Start of Data supplied

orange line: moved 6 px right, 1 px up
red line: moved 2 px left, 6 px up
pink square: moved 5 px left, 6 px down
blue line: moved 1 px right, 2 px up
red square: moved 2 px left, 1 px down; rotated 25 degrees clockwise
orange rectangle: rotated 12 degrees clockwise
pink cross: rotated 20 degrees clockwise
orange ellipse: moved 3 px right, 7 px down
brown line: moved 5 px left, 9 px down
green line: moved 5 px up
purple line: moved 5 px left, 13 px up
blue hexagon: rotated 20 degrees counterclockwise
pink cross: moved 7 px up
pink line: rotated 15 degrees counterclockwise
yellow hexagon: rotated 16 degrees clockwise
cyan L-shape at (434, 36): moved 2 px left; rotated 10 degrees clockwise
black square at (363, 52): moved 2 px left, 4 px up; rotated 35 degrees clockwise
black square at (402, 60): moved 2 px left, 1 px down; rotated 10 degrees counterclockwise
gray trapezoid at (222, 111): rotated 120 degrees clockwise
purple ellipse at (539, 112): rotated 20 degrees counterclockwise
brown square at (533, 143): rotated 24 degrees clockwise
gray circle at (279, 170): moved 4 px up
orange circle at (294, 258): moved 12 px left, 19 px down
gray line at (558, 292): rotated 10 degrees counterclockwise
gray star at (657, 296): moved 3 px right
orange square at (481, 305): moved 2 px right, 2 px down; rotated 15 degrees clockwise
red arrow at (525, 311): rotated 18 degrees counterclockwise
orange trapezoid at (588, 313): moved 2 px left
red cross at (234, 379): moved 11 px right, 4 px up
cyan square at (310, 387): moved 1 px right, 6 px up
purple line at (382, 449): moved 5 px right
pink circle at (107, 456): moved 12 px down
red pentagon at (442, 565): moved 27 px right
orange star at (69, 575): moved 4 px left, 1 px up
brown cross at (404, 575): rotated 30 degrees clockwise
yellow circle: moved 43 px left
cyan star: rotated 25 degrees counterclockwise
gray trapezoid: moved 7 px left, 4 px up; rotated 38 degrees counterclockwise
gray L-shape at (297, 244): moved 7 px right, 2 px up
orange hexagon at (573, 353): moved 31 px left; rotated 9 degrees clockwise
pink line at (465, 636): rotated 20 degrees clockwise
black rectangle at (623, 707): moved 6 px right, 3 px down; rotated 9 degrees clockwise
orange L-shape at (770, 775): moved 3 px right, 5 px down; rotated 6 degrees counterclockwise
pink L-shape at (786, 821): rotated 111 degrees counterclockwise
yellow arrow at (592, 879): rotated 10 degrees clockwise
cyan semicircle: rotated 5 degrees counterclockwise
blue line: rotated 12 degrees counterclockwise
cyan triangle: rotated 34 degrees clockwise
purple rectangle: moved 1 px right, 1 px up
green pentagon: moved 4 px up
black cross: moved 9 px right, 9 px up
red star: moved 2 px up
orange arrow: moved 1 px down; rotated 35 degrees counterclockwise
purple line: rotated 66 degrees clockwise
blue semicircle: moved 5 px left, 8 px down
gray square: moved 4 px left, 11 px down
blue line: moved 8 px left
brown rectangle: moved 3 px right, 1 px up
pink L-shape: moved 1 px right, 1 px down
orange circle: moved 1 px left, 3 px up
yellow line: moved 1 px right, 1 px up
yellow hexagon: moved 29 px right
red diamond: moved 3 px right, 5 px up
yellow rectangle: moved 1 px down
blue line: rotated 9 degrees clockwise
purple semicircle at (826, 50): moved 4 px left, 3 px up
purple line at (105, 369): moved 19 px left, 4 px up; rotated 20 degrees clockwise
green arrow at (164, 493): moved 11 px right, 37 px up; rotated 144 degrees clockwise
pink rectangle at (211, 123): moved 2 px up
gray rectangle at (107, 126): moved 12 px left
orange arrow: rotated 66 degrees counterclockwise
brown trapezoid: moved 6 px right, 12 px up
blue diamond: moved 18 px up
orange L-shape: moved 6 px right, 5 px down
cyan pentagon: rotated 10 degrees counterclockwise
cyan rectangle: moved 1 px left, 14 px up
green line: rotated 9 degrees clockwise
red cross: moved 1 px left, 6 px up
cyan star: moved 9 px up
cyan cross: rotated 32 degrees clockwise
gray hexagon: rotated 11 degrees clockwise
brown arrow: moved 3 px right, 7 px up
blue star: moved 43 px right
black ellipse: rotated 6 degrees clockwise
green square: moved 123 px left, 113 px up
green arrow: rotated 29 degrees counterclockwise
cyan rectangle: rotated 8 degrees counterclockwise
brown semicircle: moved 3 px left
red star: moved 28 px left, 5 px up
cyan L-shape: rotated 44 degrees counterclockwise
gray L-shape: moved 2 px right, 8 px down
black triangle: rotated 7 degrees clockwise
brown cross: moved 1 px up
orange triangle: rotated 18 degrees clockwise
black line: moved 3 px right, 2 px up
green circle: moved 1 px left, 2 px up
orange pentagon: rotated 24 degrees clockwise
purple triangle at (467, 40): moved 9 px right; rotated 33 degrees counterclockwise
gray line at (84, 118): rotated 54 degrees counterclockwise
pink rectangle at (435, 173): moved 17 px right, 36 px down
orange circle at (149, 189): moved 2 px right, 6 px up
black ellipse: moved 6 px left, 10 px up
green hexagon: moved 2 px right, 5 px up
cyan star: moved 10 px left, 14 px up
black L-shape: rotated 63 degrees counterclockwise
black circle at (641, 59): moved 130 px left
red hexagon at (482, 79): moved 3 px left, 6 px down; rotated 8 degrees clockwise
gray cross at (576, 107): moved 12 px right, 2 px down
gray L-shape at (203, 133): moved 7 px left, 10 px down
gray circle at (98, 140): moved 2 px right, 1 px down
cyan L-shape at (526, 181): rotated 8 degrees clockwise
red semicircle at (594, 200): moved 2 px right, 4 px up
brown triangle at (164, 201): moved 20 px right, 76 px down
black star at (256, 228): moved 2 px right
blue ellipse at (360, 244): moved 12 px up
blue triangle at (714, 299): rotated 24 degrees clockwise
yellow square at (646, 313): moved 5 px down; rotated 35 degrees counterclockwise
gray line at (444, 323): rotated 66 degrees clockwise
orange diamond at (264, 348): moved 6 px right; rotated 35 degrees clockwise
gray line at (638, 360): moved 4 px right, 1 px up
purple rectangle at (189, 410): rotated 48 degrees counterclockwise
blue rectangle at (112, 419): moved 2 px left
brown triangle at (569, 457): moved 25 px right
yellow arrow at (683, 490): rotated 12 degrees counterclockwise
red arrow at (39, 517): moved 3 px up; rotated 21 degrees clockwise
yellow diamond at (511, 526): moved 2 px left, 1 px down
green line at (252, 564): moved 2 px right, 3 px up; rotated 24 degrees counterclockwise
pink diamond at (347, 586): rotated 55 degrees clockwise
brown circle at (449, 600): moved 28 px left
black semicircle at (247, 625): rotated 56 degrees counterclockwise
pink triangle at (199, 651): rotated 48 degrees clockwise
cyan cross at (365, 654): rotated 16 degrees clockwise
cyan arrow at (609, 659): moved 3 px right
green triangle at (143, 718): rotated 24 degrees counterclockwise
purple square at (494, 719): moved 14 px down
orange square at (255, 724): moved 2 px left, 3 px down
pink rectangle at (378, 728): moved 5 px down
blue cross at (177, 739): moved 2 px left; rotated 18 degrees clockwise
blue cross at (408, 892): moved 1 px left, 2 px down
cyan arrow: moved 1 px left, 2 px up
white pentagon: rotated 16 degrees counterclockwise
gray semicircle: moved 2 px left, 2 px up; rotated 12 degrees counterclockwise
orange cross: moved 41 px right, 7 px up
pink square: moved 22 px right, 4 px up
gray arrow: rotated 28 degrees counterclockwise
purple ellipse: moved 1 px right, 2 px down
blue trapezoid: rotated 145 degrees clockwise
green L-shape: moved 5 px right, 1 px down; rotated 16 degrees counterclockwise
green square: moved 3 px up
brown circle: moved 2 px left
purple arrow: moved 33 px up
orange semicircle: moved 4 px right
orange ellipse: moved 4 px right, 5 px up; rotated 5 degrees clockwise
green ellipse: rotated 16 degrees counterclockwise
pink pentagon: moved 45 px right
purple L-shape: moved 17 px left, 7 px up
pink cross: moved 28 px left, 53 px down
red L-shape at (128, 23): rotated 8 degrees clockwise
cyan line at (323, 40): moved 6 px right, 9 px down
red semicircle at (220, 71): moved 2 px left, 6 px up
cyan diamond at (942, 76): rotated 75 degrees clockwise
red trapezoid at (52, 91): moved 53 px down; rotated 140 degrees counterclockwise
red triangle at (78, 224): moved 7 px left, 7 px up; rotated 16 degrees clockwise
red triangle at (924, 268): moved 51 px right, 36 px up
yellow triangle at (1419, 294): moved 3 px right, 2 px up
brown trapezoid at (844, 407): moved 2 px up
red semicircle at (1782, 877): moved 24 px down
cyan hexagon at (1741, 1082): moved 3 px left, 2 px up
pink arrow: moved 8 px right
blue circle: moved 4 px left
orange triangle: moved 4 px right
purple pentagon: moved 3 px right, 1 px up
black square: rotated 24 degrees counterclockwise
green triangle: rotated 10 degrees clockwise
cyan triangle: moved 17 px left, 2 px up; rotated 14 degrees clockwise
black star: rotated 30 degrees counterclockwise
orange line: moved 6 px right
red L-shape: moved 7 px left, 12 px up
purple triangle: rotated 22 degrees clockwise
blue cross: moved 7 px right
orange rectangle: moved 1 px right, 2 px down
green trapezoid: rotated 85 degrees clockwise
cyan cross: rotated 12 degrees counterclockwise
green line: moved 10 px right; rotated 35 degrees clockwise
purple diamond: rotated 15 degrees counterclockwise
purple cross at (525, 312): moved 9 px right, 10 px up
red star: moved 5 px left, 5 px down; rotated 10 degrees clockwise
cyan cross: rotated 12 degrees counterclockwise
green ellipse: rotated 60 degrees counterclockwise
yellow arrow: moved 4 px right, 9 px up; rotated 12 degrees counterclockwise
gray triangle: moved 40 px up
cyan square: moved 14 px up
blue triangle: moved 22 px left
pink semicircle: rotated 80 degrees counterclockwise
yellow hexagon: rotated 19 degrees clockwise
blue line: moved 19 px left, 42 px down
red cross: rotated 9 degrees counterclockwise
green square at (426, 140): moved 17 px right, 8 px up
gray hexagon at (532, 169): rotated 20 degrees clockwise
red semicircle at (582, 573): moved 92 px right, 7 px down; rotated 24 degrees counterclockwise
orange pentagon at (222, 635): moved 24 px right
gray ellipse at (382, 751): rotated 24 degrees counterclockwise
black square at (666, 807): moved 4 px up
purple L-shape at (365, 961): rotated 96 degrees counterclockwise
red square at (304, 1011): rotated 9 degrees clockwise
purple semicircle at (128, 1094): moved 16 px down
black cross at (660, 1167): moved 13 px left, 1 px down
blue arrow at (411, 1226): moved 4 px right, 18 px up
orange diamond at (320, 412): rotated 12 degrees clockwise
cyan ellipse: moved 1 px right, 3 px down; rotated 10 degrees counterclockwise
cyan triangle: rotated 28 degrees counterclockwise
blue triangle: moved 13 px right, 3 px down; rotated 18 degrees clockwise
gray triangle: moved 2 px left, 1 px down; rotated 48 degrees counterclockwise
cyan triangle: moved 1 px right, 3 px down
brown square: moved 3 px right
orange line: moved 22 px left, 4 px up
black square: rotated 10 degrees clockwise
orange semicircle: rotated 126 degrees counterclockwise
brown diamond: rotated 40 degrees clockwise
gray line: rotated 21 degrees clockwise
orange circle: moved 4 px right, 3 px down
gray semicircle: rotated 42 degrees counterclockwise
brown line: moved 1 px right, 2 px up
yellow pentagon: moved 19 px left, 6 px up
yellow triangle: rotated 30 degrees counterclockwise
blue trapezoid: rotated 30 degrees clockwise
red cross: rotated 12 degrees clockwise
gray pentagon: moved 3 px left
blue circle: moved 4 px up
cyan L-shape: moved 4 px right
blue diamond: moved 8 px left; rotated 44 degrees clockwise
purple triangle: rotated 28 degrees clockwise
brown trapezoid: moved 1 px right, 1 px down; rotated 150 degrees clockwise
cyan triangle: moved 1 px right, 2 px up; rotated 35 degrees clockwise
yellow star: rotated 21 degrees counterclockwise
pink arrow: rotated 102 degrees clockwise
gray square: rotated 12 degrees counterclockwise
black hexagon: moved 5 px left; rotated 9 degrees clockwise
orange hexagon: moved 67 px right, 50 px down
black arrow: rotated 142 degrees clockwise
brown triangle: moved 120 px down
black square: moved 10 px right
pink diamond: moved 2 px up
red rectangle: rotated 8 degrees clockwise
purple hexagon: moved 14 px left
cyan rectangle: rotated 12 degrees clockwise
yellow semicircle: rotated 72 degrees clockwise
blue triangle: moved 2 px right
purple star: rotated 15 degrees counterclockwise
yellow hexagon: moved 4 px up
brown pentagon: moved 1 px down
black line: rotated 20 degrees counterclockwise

End of Data supplied

- [What needs to be done] Copy out the entries exactly. Begin at the first line and end with the line that has "purple line at (382, 449): moved 5 px right".

- [Answer area]
orange line: moved 6 px right, 1 px up
red line: moved 2 px left, 6 px up
pink square: moved 5 px left, 6 px down
blue line: moved 1 px right, 2 px up
red square: moved 2 px left, 1 px down; rotated 25 degrees clockwise
orange rectangle: rotated 12 degrees clockwise
pink cross: rotated 20 degrees clockwise
orange ellipse: moved 3 px right, 7 px down
brown line: moved 5 px left, 9 px down
green line: moved 5 px up
purple line: moved 5 px left, 13 px up
blue hexagon: rotated 20 degrees counterclockwise
pink cross: moved 7 px up
pink line: rotated 15 degrees counterclockwise
yellow hexagon: rotated 16 degrees clockwise
cyan L-shape at (434, 36): moved 2 px left; rotated 10 degrees clockwise
black square at (363, 52): moved 2 px left, 4 px up; rotated 35 degrees clockwise
black square at (402, 60): moved 2 px left, 1 px down; rotated 10 degrees counterclockwise
gray trapezoid at (222, 111): rotated 120 degrees clockwise
purple ellipse at (539, 112): rotated 20 degrees counterclockwise
brown square at (533, 143): rotated 24 degrees clockwise
gray circle at (279, 170): moved 4 px up
orange circle at (294, 258): moved 12 px left, 19 px down
gray line at (558, 292): rotated 10 degrees counterclockwise
gray star at (657, 296): moved 3 px right
orange square at (481, 305): moved 2 px right, 2 px down; rotated 15 degrees clockwise
red arrow at (525, 311): rotated 18 degrees counterclockwise
orange trapezoid at (588, 313): moved 2 px left
red cross at (234, 379): moved 11 px right, 4 px up
cyan square at (310, 387): moved 1 px right, 6 px up
purple line at (382, 449): moved 5 px right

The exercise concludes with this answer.